● WHAT TO DO
Print the data below exactly, but only the lines from the one containing "red domino: 5 -> 6" down to the one containing "yellow flashlight: 0 -> 4", inclusive.

● DATA PROVIDED

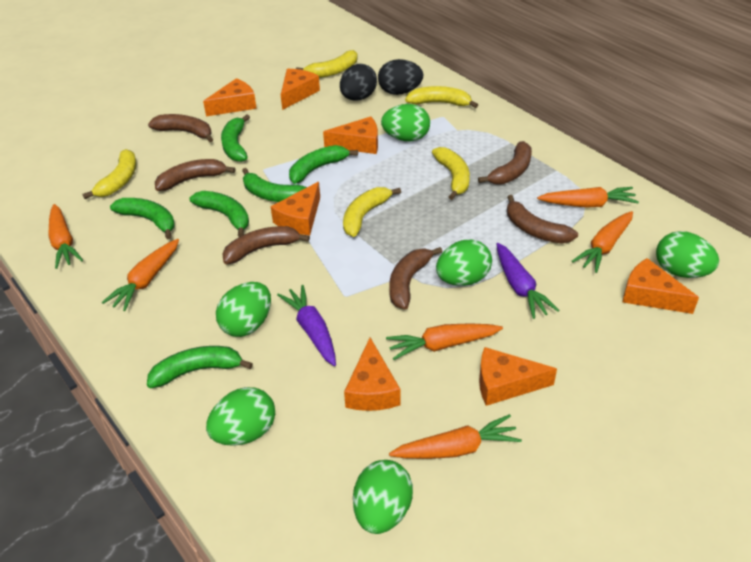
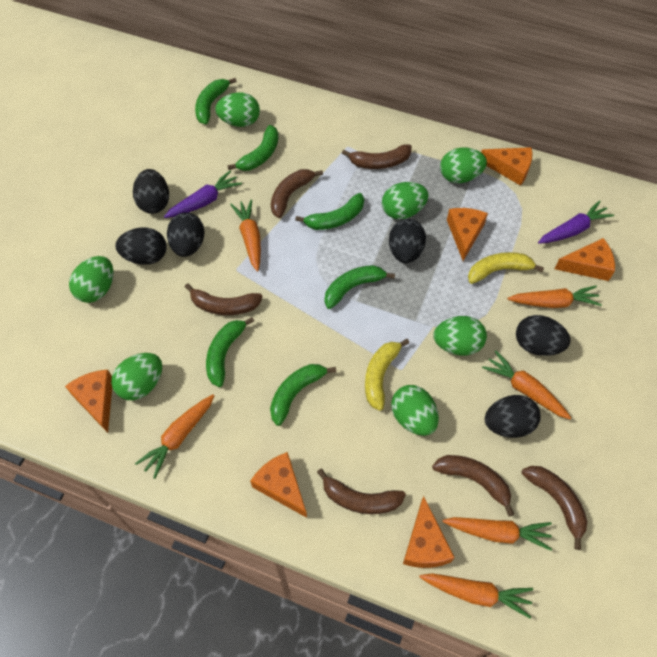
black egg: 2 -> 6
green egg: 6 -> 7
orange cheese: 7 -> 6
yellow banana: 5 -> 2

--

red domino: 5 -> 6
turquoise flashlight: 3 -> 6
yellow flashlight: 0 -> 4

● ANSWER FOR THIS EXERCISE
red domino: 5 -> 6
turquoise flashlight: 3 -> 6
yellow flashlight: 0 -> 4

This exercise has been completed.